Aim of the task: From the line containing "R5: 100k (n5, n12) -> 100k (VA, n12)" down to the last line of the records below, restate each line word for word and leave out the rest.

[Structured diff data]
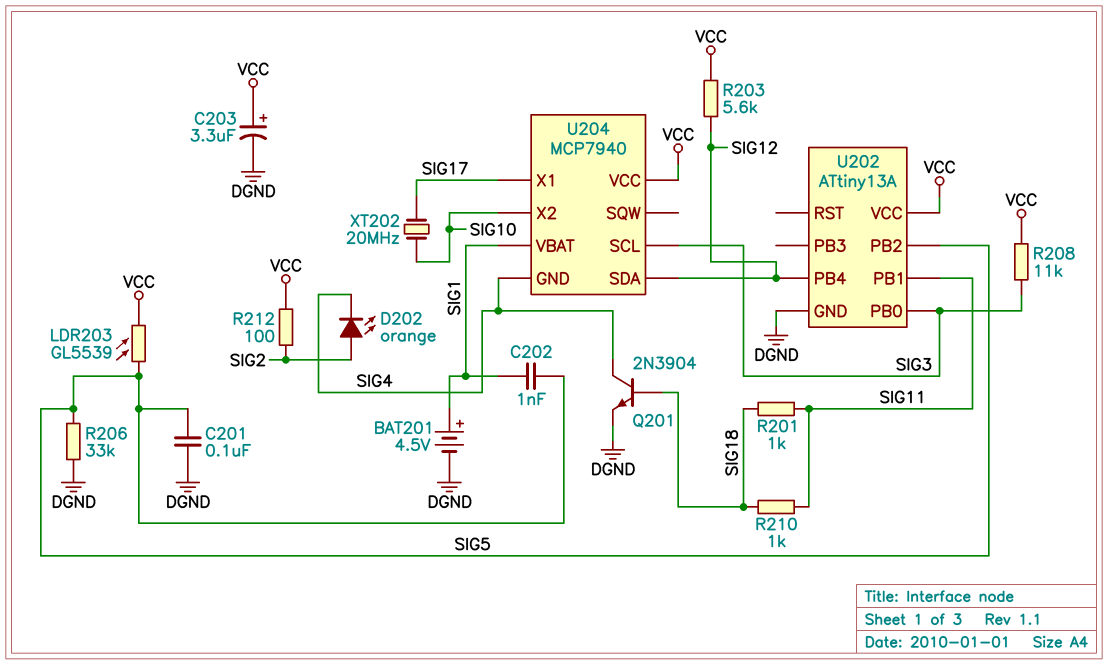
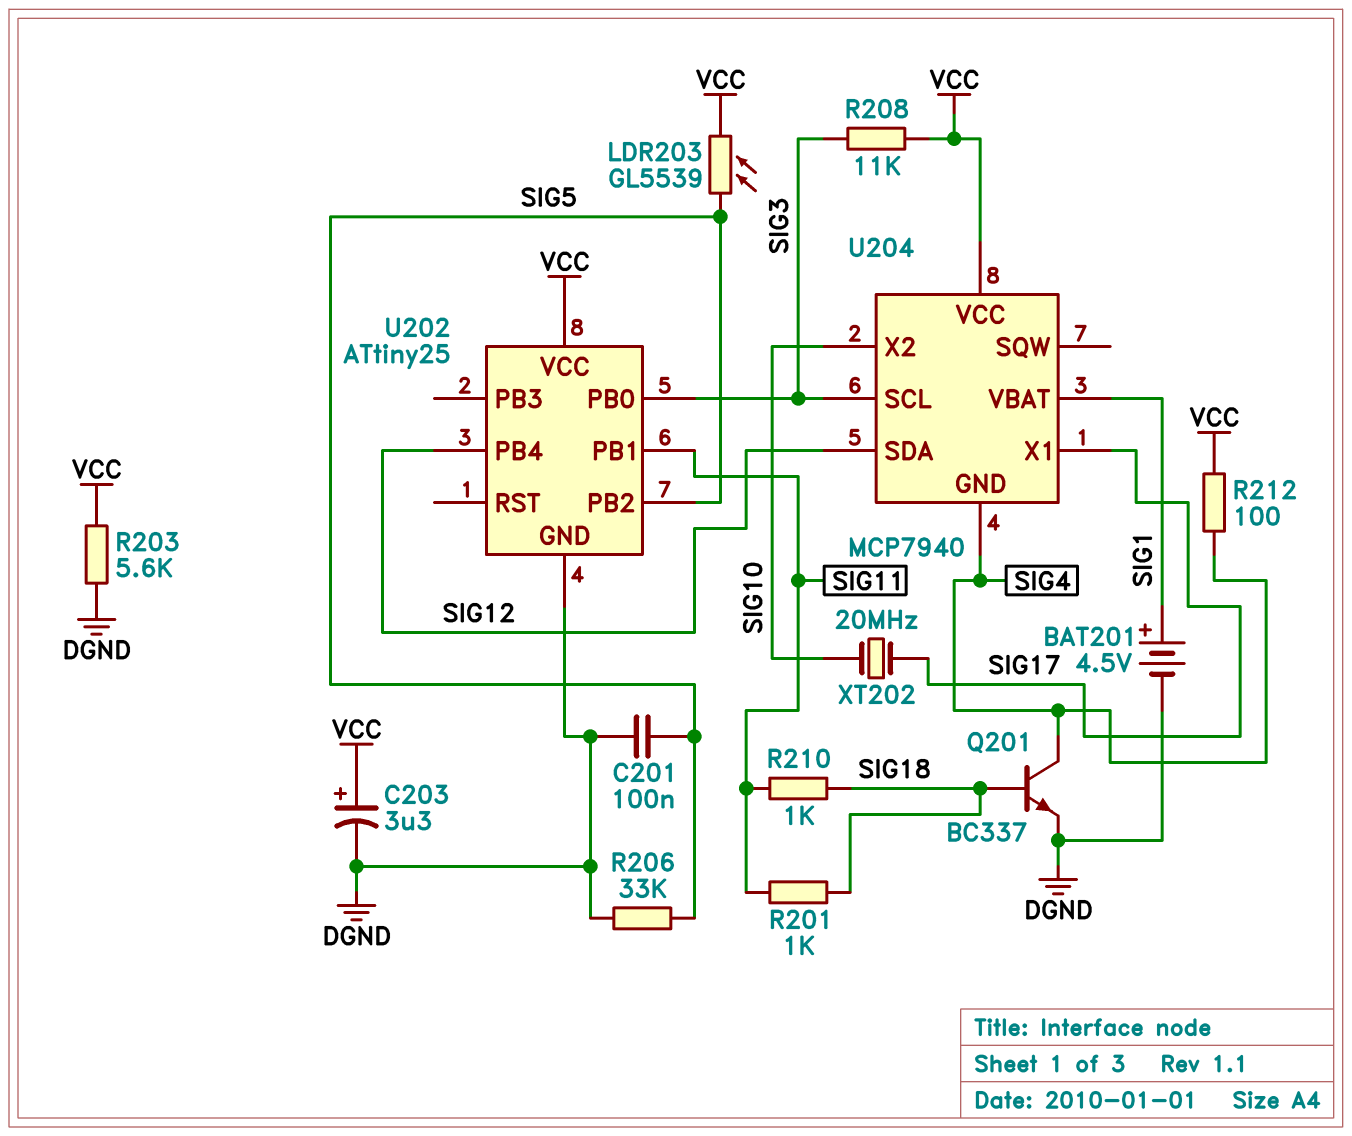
C202: 1nF (SIG1, SIG5) -> none
D202: LED orange (A SIG2, K SIG4) -> none
Q201: NPN 2N3904 (B SIG18, C SIG4, E DGND) -> NPN BC337 (B SIG18, C SIG4, E DGND)
R203: 5.6k (SIG12, VCC) -> 5.6k (DGND, VCC)
R212: 100 (SIG2, VCC) -> 100 (SIG4, VCC)
U202: ATtiny13A -> ATtiny25

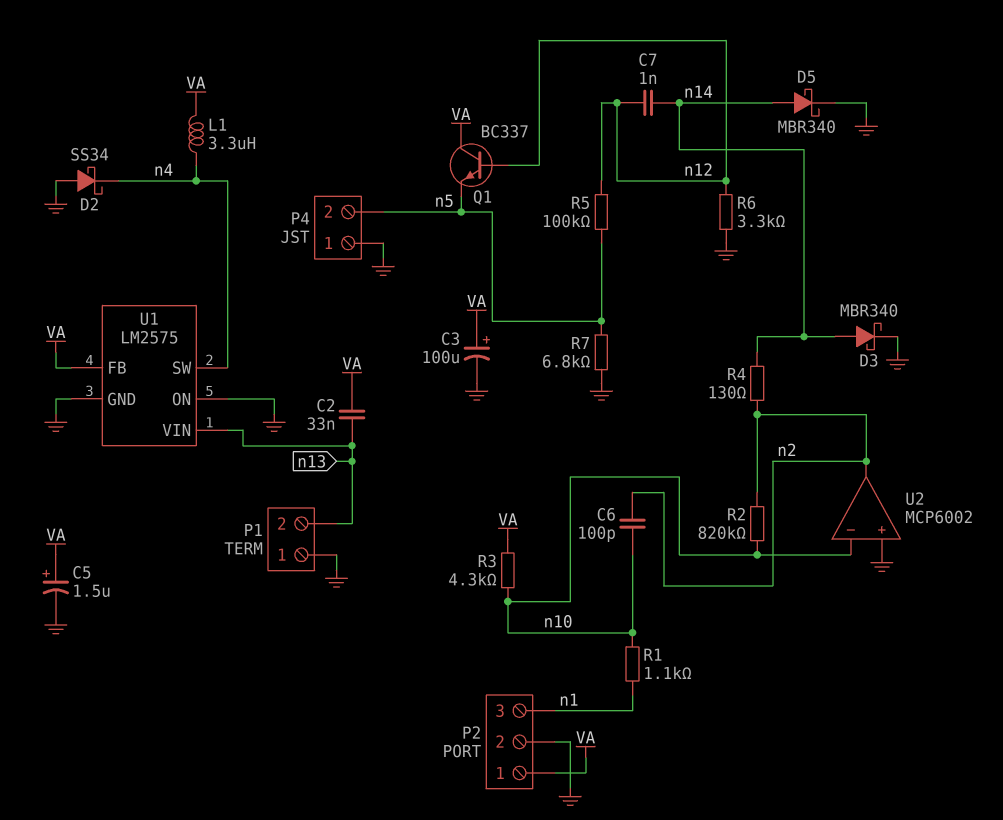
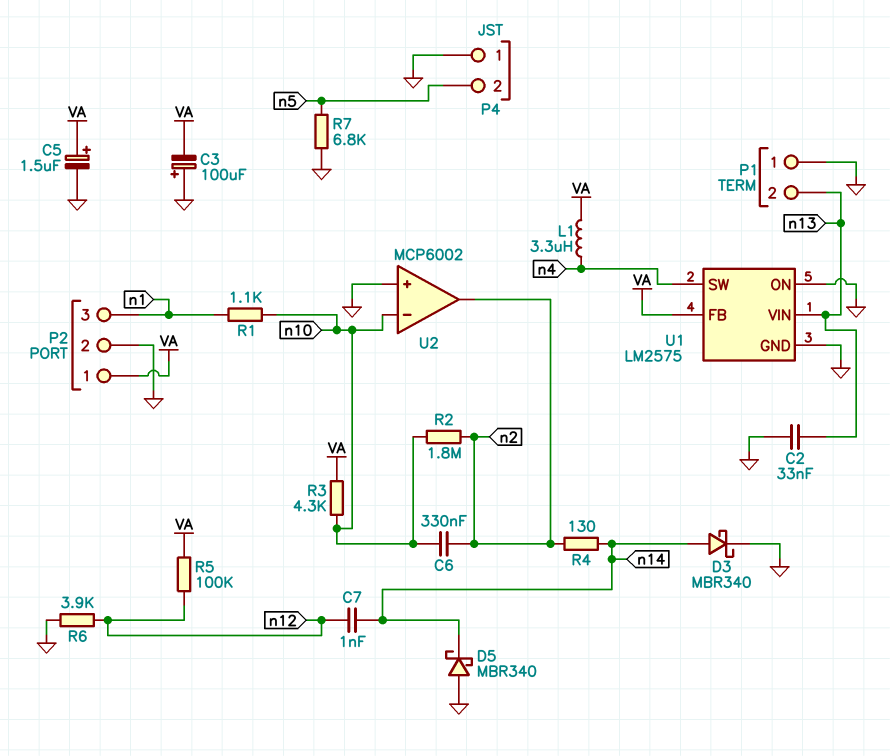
C2: 33nF (VA, n13) -> 33nF (GND, n13)
C3: 100uF (plus VA, minus GND) -> 100uF (plus GND, minus VA)
C6: 100pF (n2, n10) -> 330nF (n2, n10)
D2: schottky SS34 (A GND, K n4) -> none
D5: schottky MBR340 (A n14, K GND) -> schottky MBR340 (A GND, K n14)
Q1: NPN BC337 (B n12, C VA, E n5) -> none
R2: 820k (n2, n10) -> 1.8M (n2, n10)
R5: 100k (n5, n12) -> 100k (VA, n12)
R6: 3.3k (GND, n12) -> 3.9k (GND, n12)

Solution to this exercise:
R5: 100k (n5, n12) -> 100k (VA, n12)
R6: 3.3k (GND, n12) -> 3.9k (GND, n12)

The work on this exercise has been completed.